→ Exercise prompt
The records below are to be copied exactly, with every picture left out.
· · · · ·
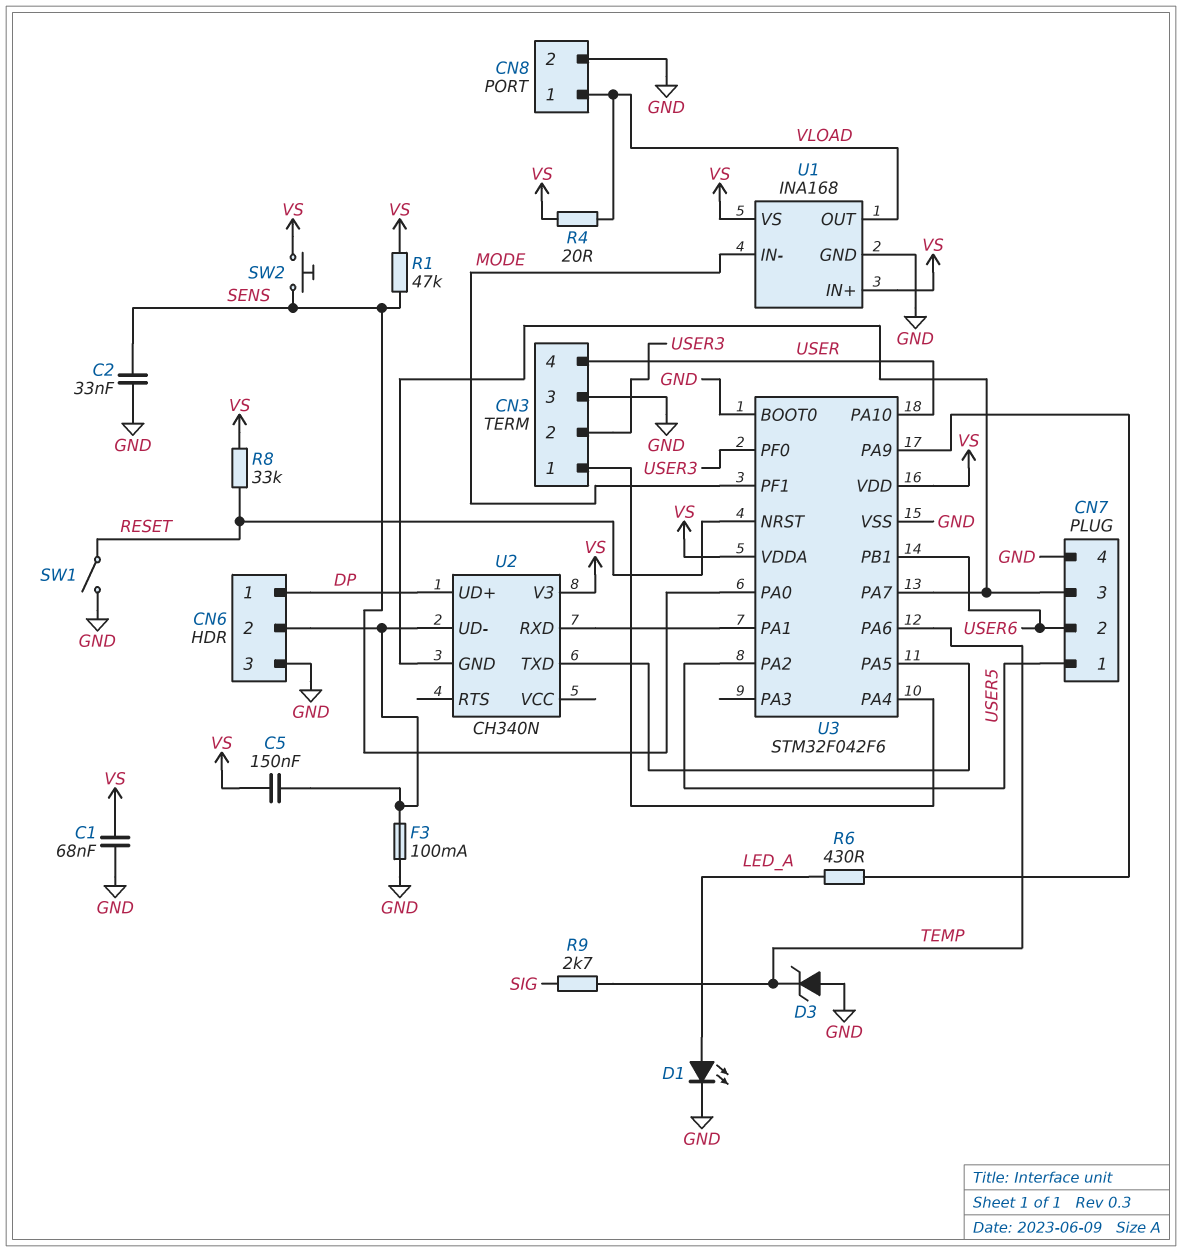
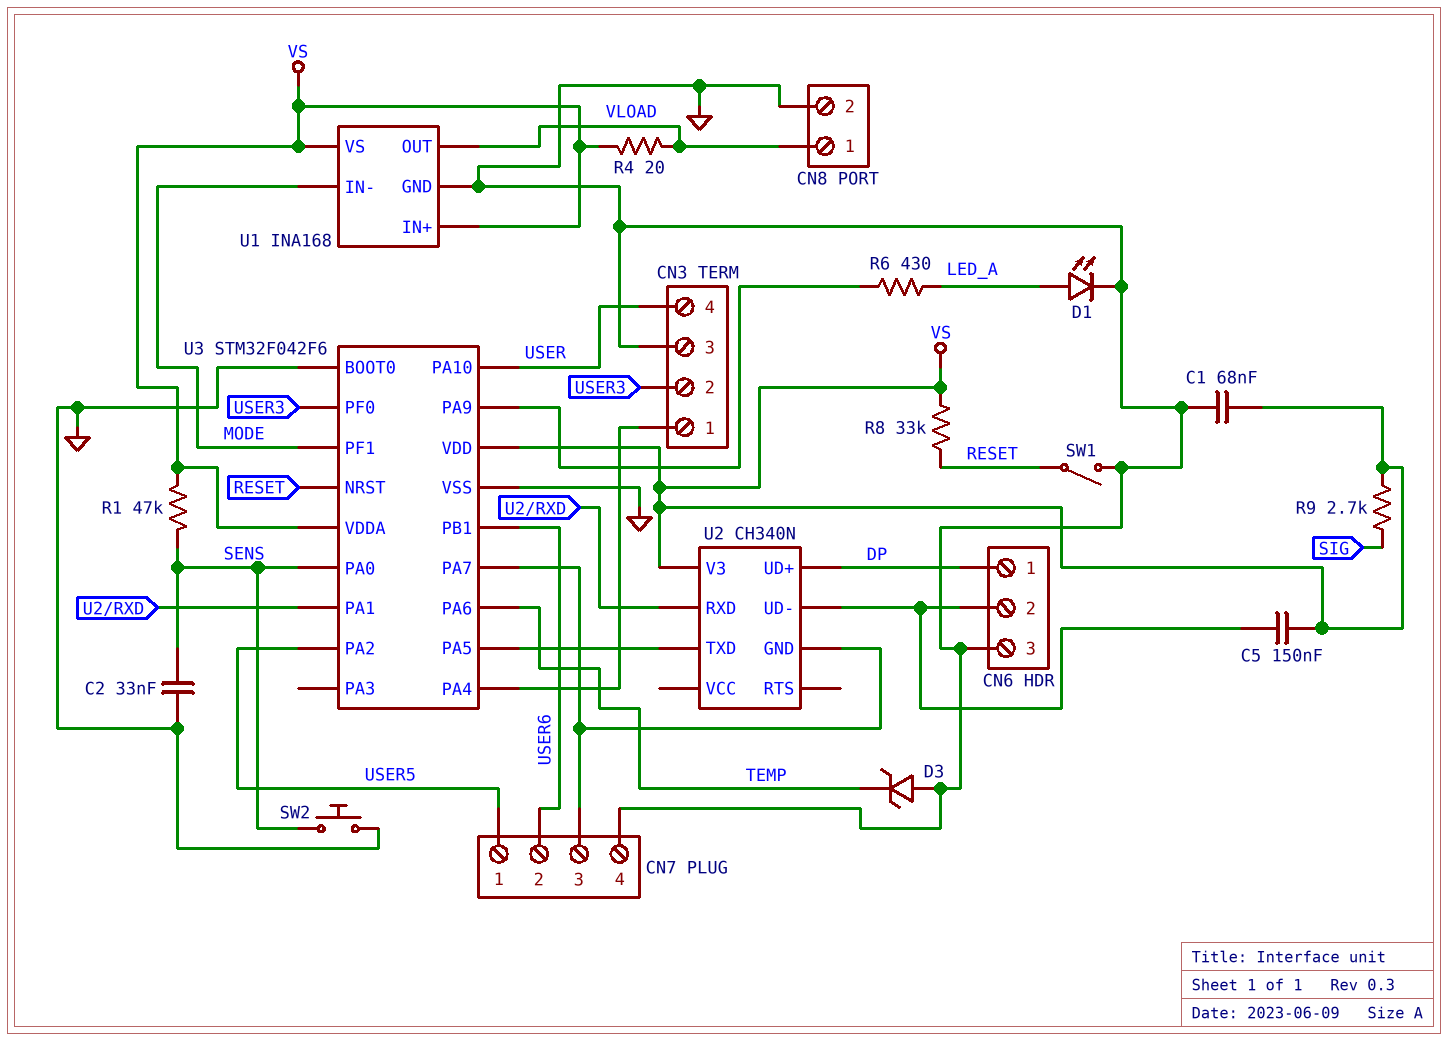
F3: 100mA (CN6/2, GND) -> none
R9: 2.7k (SIG, TEMP) -> 2.7k (SIG, VS)
SW2: button (SENS, VS) -> button (GND, SENS)

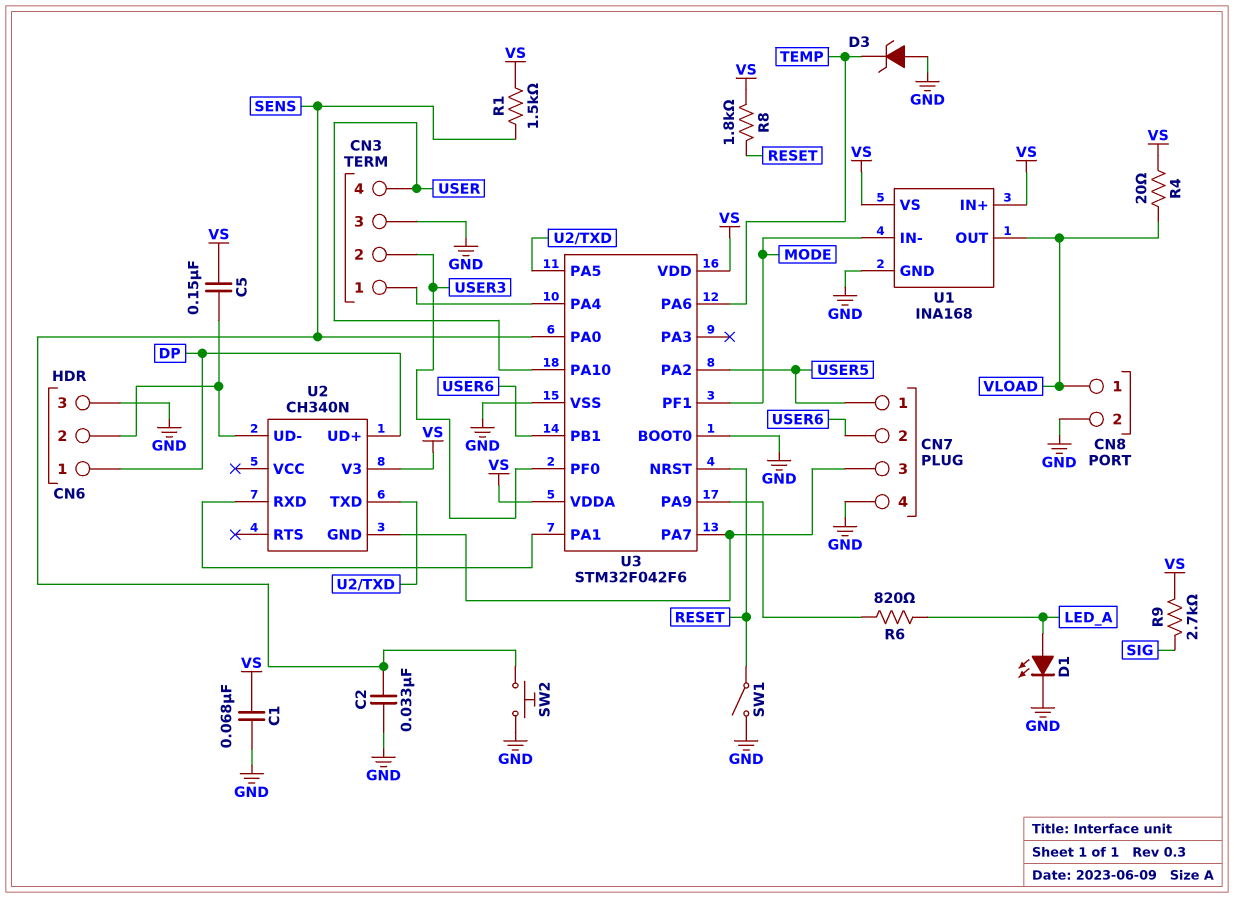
R1: 47k (SENS, VS) -> 1.5k (SENS, VS)
R6: 430 (LED_A, U3/PA9) -> 820 (LED_A, U3/PA9)
R8: 33k (RESET, VS) -> 1.8k (RESET, VS)

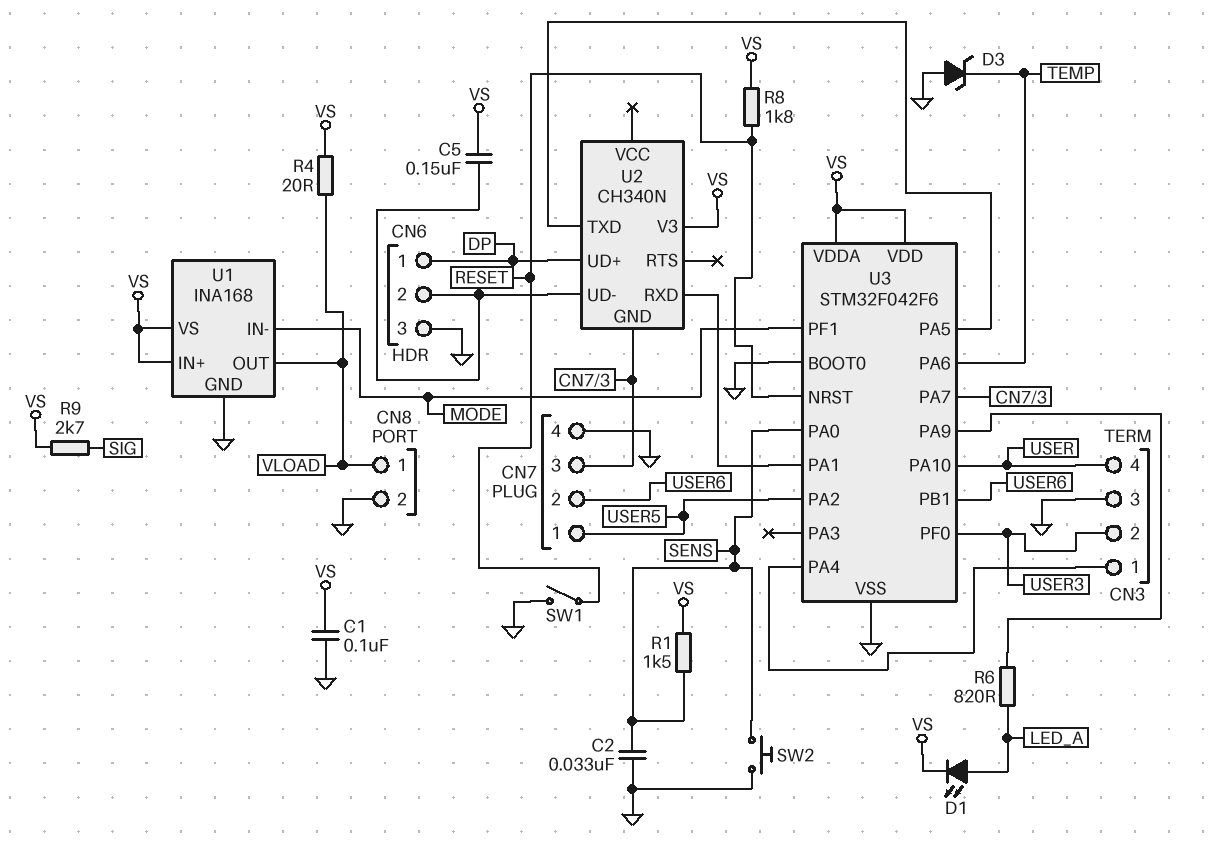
C1: 68nF (GND, VS) -> 100nF (GND, VS)
D1: LED (A LED_A, K GND) -> LED (A LED_A, K VS)

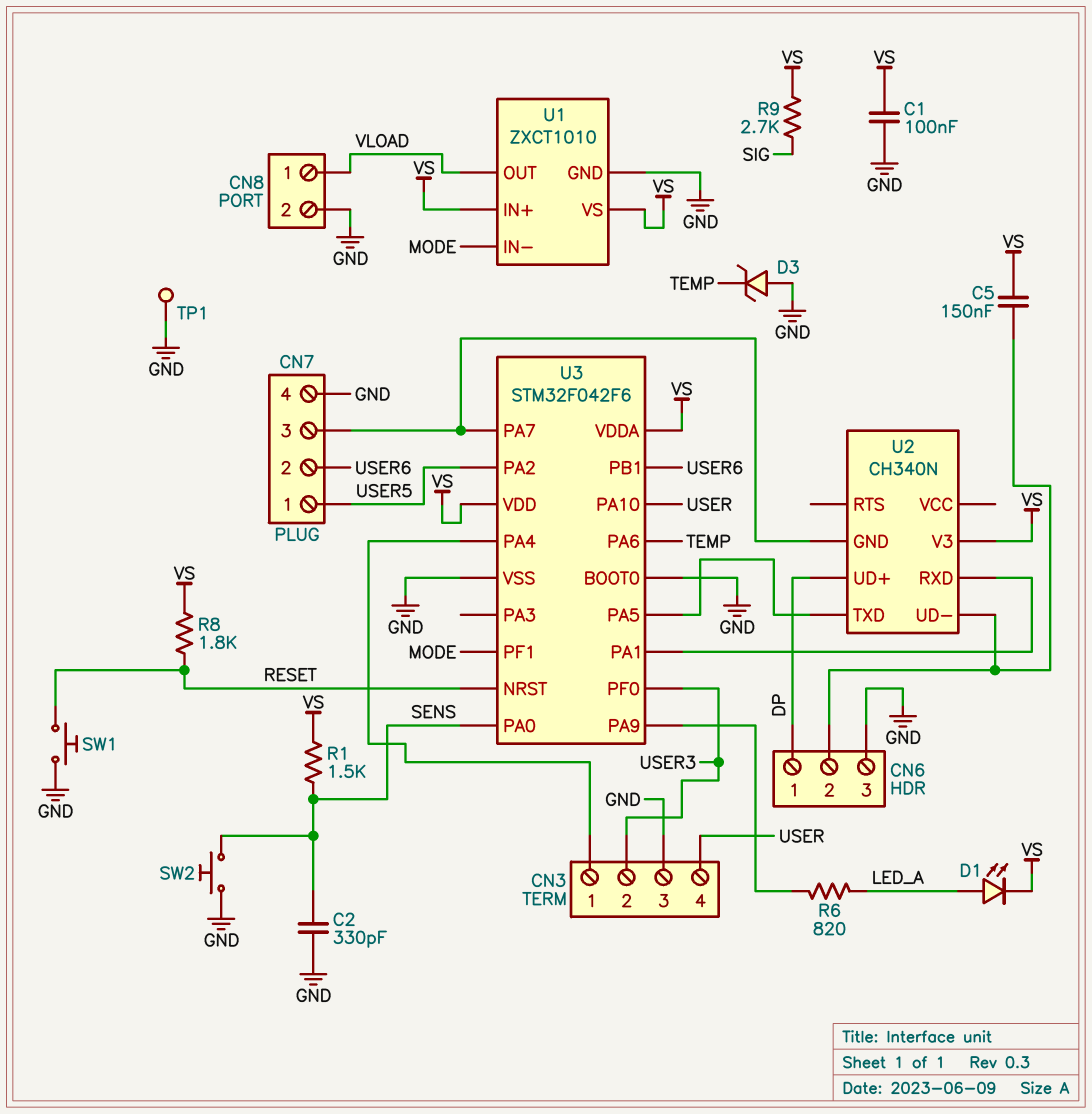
C2: 33nF (GND, SENS) -> 330pF (GND, SENS)
R4: 20 (VLOAD, VS) -> none
SW1: switch (GND, RESET) -> button (GND, RESET)
TP1: none -> test point (GND)
U1: INA168 -> ZXCT1010

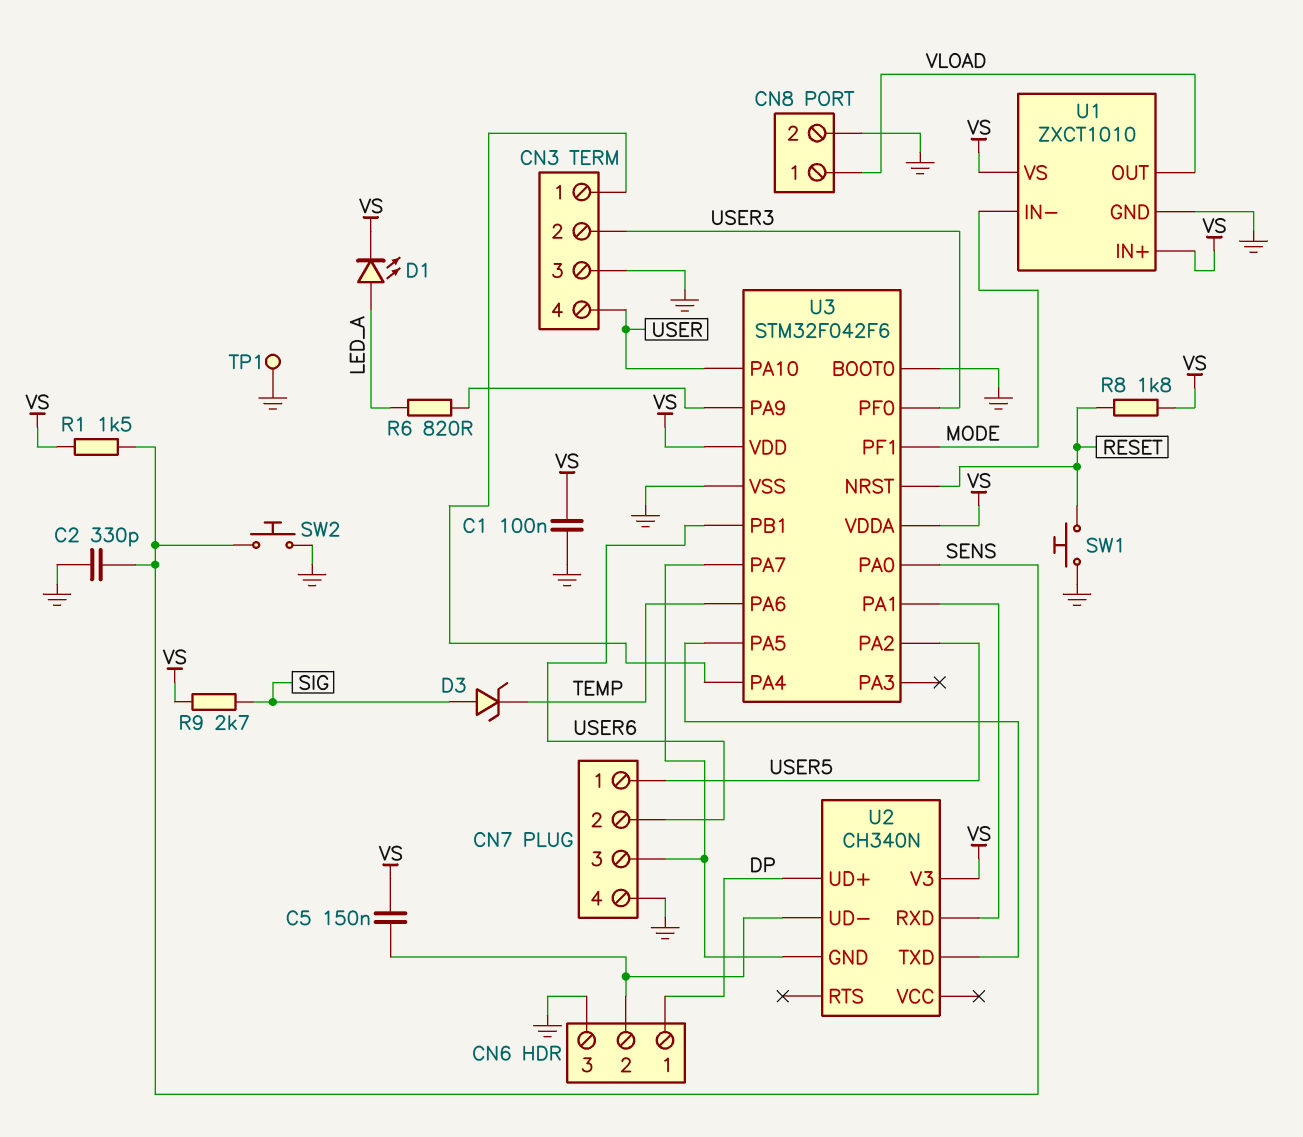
D3: zener (A GND, K TEMP) -> zener (A SIG, K TEMP)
· · · · ·
→ Result below
F3: 100mA (CN6/2, GND) -> none
R9: 2.7k (SIG, TEMP) -> 2.7k (SIG, VS)
SW2: button (SENS, VS) -> button (GND, SENS)

R1: 47k (SENS, VS) -> 1.5k (SENS, VS)
R6: 430 (LED_A, U3/PA9) -> 820 (LED_A, U3/PA9)
R8: 33k (RESET, VS) -> 1.8k (RESET, VS)

C1: 68nF (GND, VS) -> 100nF (GND, VS)
D1: LED (A LED_A, K GND) -> LED (A LED_A, K VS)

C2: 33nF (GND, SENS) -> 330pF (GND, SENS)
R4: 20 (VLOAD, VS) -> none
SW1: switch (GND, RESET) -> button (GND, RESET)
TP1: none -> test point (GND)
U1: INA168 -> ZXCT1010

D3: zener (A GND, K TEMP) -> zener (A SIG, K TEMP)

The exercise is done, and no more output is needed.